### [Provided records]
□ □ □
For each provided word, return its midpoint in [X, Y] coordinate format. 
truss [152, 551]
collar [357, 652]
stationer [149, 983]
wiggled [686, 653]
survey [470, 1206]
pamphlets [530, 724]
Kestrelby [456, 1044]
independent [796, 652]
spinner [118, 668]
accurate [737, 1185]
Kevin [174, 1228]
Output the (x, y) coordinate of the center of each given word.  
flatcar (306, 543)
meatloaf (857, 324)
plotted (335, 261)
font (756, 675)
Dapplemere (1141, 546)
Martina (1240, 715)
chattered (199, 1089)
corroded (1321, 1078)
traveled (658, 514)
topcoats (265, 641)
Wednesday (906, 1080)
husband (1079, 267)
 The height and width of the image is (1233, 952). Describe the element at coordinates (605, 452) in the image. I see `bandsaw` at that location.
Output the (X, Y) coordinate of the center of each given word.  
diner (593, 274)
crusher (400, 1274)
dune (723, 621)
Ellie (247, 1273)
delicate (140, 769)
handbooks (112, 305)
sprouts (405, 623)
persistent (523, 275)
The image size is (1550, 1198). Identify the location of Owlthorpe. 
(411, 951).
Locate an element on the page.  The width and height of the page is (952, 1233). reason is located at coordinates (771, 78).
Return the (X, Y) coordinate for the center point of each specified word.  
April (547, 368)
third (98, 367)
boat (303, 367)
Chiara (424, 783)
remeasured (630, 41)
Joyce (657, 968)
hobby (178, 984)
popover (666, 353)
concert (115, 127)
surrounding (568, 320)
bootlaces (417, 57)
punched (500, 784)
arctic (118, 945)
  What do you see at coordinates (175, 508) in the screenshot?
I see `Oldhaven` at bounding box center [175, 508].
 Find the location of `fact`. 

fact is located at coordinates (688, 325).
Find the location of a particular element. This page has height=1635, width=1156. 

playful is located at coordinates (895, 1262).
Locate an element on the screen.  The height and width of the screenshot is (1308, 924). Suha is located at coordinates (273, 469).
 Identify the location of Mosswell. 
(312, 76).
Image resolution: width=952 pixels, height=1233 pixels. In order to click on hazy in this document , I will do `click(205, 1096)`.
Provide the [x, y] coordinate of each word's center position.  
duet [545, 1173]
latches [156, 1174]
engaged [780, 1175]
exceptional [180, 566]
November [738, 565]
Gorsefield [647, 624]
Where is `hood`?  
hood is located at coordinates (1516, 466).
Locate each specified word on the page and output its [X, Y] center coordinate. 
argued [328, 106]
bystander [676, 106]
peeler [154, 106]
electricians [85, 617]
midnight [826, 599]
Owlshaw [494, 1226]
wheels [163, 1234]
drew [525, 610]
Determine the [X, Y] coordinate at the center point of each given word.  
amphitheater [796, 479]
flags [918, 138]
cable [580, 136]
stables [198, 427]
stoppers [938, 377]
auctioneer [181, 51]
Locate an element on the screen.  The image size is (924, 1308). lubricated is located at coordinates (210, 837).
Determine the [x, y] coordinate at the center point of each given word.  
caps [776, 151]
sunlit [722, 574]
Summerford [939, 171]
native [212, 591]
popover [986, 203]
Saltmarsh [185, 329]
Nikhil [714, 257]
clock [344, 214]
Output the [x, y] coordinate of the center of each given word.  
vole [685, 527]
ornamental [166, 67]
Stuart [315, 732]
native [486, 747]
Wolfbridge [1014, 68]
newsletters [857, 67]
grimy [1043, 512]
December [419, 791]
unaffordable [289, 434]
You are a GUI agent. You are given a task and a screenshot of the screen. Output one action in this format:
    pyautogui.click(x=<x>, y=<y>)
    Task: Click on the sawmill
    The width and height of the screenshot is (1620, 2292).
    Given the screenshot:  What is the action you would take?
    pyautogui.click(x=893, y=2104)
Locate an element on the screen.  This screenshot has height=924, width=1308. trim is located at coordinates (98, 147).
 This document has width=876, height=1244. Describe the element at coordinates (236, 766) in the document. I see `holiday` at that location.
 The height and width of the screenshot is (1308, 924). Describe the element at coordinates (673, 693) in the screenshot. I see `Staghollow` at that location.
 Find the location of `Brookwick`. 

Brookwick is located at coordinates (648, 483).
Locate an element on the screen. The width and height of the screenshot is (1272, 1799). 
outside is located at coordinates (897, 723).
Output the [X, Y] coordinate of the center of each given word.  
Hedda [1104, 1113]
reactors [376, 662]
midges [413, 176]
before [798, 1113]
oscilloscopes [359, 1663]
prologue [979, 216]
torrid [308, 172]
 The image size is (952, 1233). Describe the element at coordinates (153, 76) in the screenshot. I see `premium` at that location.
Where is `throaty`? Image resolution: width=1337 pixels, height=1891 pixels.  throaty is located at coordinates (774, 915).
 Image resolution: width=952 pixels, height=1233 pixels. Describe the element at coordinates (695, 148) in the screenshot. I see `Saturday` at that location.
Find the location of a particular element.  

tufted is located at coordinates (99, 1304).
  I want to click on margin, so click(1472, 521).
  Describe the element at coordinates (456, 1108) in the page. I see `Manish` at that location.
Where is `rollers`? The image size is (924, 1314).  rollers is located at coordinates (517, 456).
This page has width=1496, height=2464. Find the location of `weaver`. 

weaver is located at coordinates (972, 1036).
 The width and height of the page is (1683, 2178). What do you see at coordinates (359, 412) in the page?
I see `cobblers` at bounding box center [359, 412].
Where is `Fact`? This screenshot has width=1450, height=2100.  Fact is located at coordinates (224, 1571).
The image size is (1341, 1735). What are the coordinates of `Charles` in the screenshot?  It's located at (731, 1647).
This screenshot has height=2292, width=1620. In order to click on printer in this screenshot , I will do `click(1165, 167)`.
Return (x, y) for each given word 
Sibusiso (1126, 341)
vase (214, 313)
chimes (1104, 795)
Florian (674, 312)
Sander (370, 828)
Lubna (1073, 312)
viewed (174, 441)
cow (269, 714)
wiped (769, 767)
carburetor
□ □ □
### [Problem description]
Reproduce all of the records above line for line, with no changes.

### [The response]
For each provided word, return its midpoint in [X, Y] coordinate format. 
truss [152, 551]
collar [357, 652]
stationer [149, 983]
wiggled [686, 653]
survey [470, 1206]
pamphlets [530, 724]
Kestrelby [456, 1044]
independent [796, 652]
spinner [118, 668]
accurate [737, 1185]
Kevin [174, 1228]
Output the (x, y) coordinate of the center of each given word.  
flatcar (306, 543)
meatloaf (857, 324)
plotted (335, 261)
font (756, 675)
Dapplemere (1141, 546)
Martina (1240, 715)
chattered (199, 1089)
corroded (1321, 1078)
traveled (658, 514)
topcoats (265, 641)
Wednesday (906, 1080)
husband (1079, 267)
 The height and width of the image is (1233, 952). Describe the element at coordinates (605, 452) in the image. I see `bandsaw` at that location.
Output the (X, Y) coordinate of the center of each given word.  
diner (593, 274)
crusher (400, 1274)
dune (723, 621)
Ellie (247, 1273)
delicate (140, 769)
handbooks (112, 305)
sprouts (405, 623)
persistent (523, 275)
The image size is (1550, 1198). Identify the location of Owlthorpe. 
(411, 951).
Locate an element on the page.  The width and height of the page is (952, 1233). reason is located at coordinates (771, 78).
Return the (X, Y) coordinate for the center point of each specified word.  
April (547, 368)
third (98, 367)
boat (303, 367)
Chiara (424, 783)
remeasured (630, 41)
Joyce (657, 968)
hobby (178, 984)
popover (666, 353)
concert (115, 127)
surrounding (568, 320)
bootlaces (417, 57)
punched (500, 784)
arctic (118, 945)
  What do you see at coordinates (175, 508) in the screenshot?
I see `Oldhaven` at bounding box center [175, 508].
 Find the location of `fact`. 

fact is located at coordinates (688, 325).
Find the location of a particular element. This page has height=1635, width=1156. 

playful is located at coordinates (895, 1262).
Locate an element on the screen.  The height and width of the screenshot is (1308, 924). Suha is located at coordinates (273, 469).
 Identify the location of Mosswell. 
(312, 76).
Image resolution: width=952 pixels, height=1233 pixels. In order to click on hazy in this document , I will do `click(205, 1096)`.
Provide the [x, y] coordinate of each word's center position.  
duet [545, 1173]
latches [156, 1174]
engaged [780, 1175]
exceptional [180, 566]
November [738, 565]
Gorsefield [647, 624]
Where is `hood`?  
hood is located at coordinates (1516, 466).
Locate each specified word on the page and output its [X, Y] center coordinate. 
argued [328, 106]
bystander [676, 106]
peeler [154, 106]
electricians [85, 617]
midnight [826, 599]
Owlshaw [494, 1226]
wheels [163, 1234]
drew [525, 610]
Determine the [X, Y] coordinate at the center point of each given word.  
amphitheater [796, 479]
flags [918, 138]
cable [580, 136]
stables [198, 427]
stoppers [938, 377]
auctioneer [181, 51]
Locate an element on the screen.  The image size is (924, 1308). lubricated is located at coordinates (210, 837).
Determine the [x, y] coordinate at the center point of each given word.  
caps [776, 151]
sunlit [722, 574]
Summerford [939, 171]
native [212, 591]
popover [986, 203]
Saltmarsh [185, 329]
Nikhil [714, 257]
clock [344, 214]
Output the [x, y] coordinate of the center of each given word.  
vole [685, 527]
ornamental [166, 67]
Stuart [315, 732]
native [486, 747]
Wolfbridge [1014, 68]
newsletters [857, 67]
grimy [1043, 512]
December [419, 791]
unaffordable [289, 434]
You are a GUI agent. You are given a task and a screenshot of the screen. Output one action in this format:
    pyautogui.click(x=<x>, y=<y>)
    Task: Click on the sawmill
    The width and height of the screenshot is (1620, 2292).
    Given the screenshot:  What is the action you would take?
    pyautogui.click(x=893, y=2104)
Locate an element on the screen.  This screenshot has height=924, width=1308. trim is located at coordinates (98, 147).
 This document has width=876, height=1244. Describe the element at coordinates (236, 766) in the document. I see `holiday` at that location.
 The height and width of the screenshot is (1308, 924). Describe the element at coordinates (673, 693) in the screenshot. I see `Staghollow` at that location.
 Find the location of `Brookwick`. 

Brookwick is located at coordinates (648, 483).
Locate an element on the screen. The width and height of the screenshot is (1272, 1799). 
outside is located at coordinates (897, 723).
Output the [X, Y] coordinate of the center of each given word.  
Hedda [1104, 1113]
reactors [376, 662]
midges [413, 176]
before [798, 1113]
oscilloscopes [359, 1663]
prologue [979, 216]
torrid [308, 172]
 The image size is (952, 1233). Describe the element at coordinates (153, 76) in the screenshot. I see `premium` at that location.
Where is `throaty`? Image resolution: width=1337 pixels, height=1891 pixels.  throaty is located at coordinates (774, 915).
 Image resolution: width=952 pixels, height=1233 pixels. Describe the element at coordinates (695, 148) in the screenshot. I see `Saturday` at that location.
Find the location of a particular element.  

tufted is located at coordinates (99, 1304).
  I want to click on margin, so click(1472, 521).
  Describe the element at coordinates (456, 1108) in the page. I see `Manish` at that location.
Where is `rollers`? The image size is (924, 1314).  rollers is located at coordinates (517, 456).
This page has width=1496, height=2464. Find the location of `weaver`. 

weaver is located at coordinates (972, 1036).
 The width and height of the page is (1683, 2178). What do you see at coordinates (359, 412) in the page?
I see `cobblers` at bounding box center [359, 412].
Where is `Fact`? This screenshot has width=1450, height=2100.  Fact is located at coordinates (224, 1571).
The image size is (1341, 1735). What are the coordinates of `Charles` in the screenshot?  It's located at (731, 1647).
This screenshot has height=2292, width=1620. In order to click on printer in this screenshot , I will do `click(1165, 167)`.
Return (x, y) for each given word 
Sibusiso (1126, 341)
vase (214, 313)
chimes (1104, 795)
Florian (674, 312)
Sander (370, 828)
Lubna (1073, 312)
viewed (174, 441)
cow (269, 714)
wiped (769, 767)
carburetor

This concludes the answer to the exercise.